------ Task input

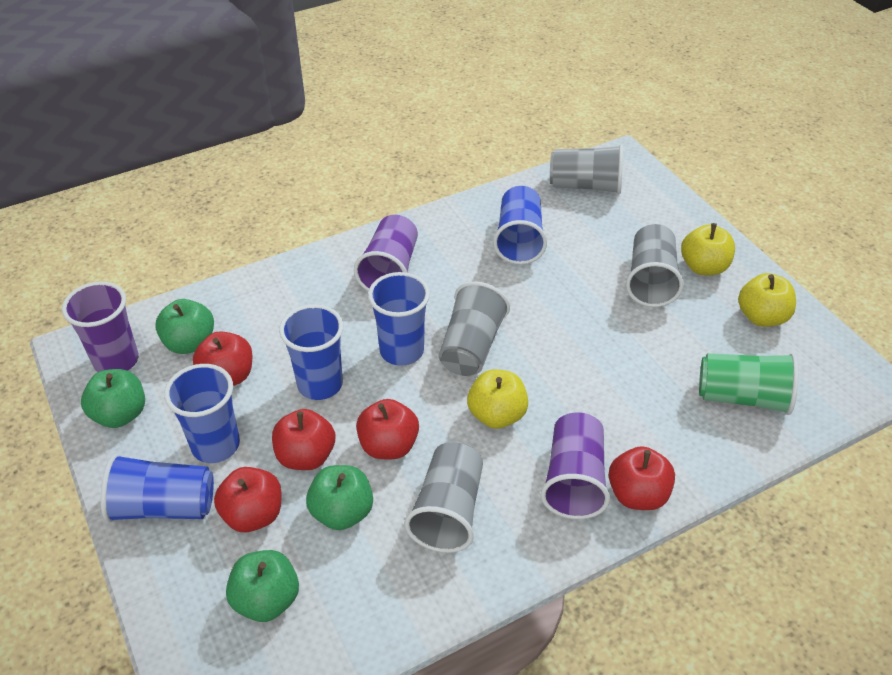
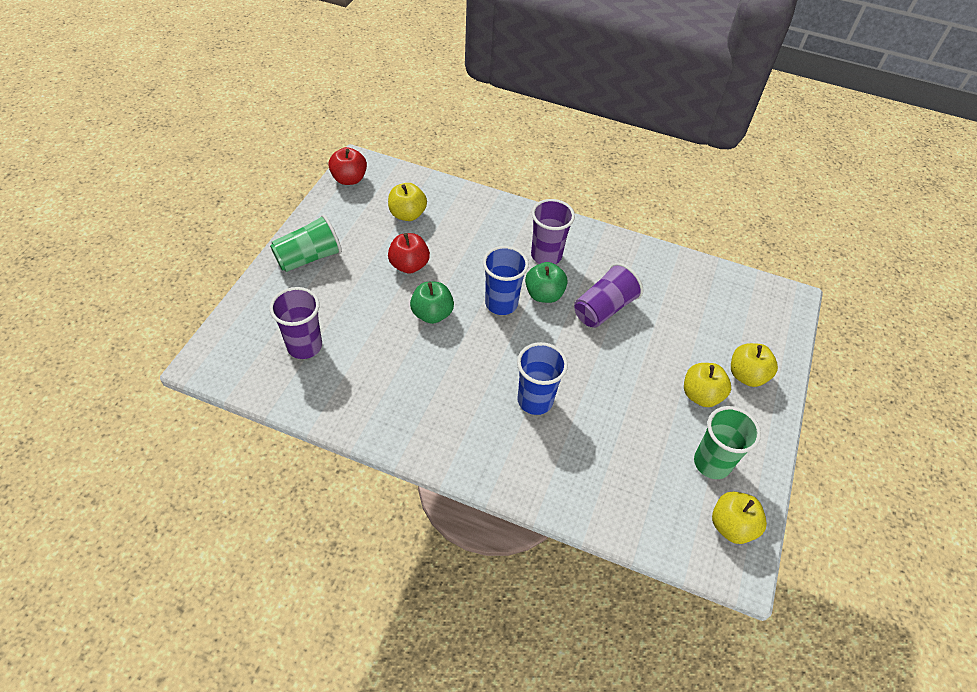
blue cup: 5 -> 2
green apple: 4 -> 2
green cup: 1 -> 2
grey cup: 4 -> 0
red apple: 5 -> 2
yellow apple: 3 -> 4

------------

Exercise details: Once the pictures are removed, repeat all of the data above exactly.

Finished task:
blue cup: 5 -> 2
green apple: 4 -> 2
green cup: 1 -> 2
grey cup: 4 -> 0
red apple: 5 -> 2
yellow apple: 3 -> 4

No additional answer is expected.